### Dataset records
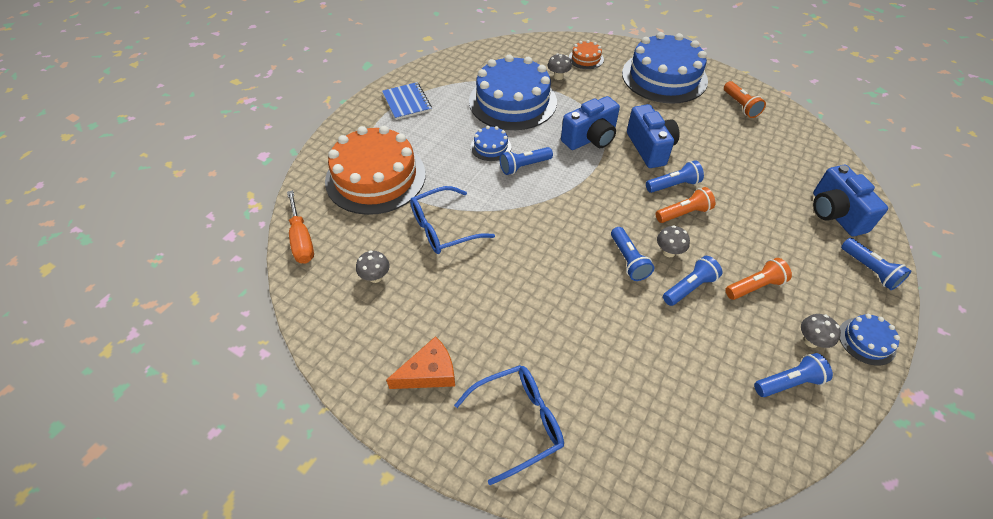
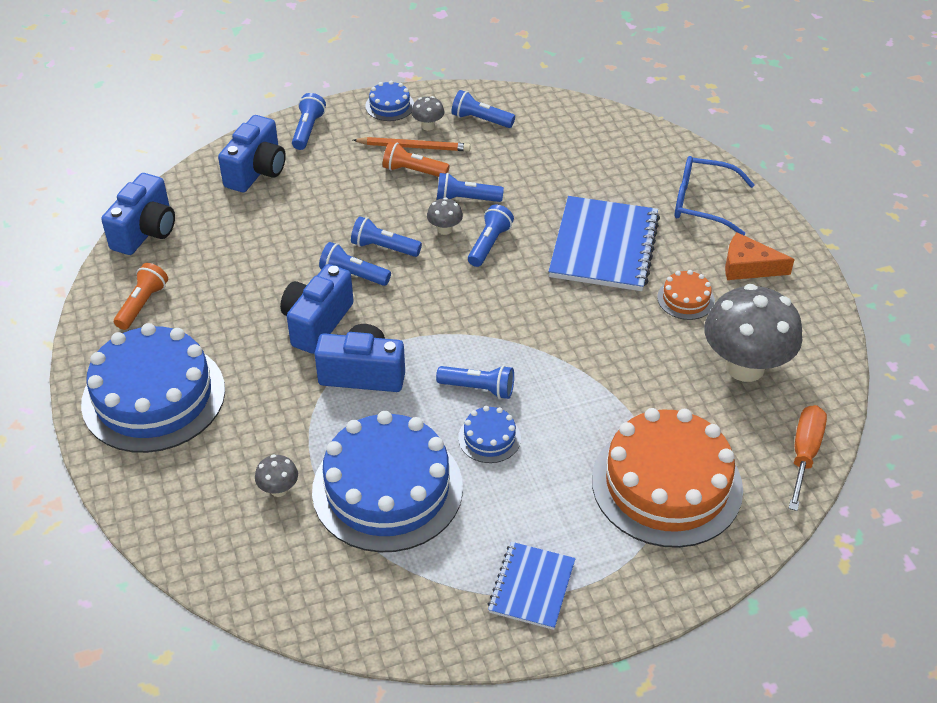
camera: 140 degrees left, 5 degrees down
grey mushroom [356,250,390,283] -> grey mushroom [704,284,803,382], size x2.40
blue glasses [410,186,495,254] -> none
orange cake [569,40,604,69] -> orange cake moved to [657,270,715,320]
orange flashlight [656,187,715,223] -> blue flashlight [351,216,422,257]
none -> blue camera [101,173,175,255]
none -> orange pencil [353,137,470,151]
none -> blue notebook [548,196,660,291]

### Prompt
Print all the entries exactly as they appear, without the pictures.

### Solution to this exercise
camera: 140 degrees left, 5 degrees down
grey mushroom [356,250,390,283] -> grey mushroom [704,284,803,382], size x2.40
blue glasses [410,186,495,254] -> none
orange cake [569,40,604,69] -> orange cake moved to [657,270,715,320]
orange flashlight [656,187,715,223] -> blue flashlight [351,216,422,257]
none -> blue camera [101,173,175,255]
none -> orange pencil [353,137,470,151]
none -> blue notebook [548,196,660,291]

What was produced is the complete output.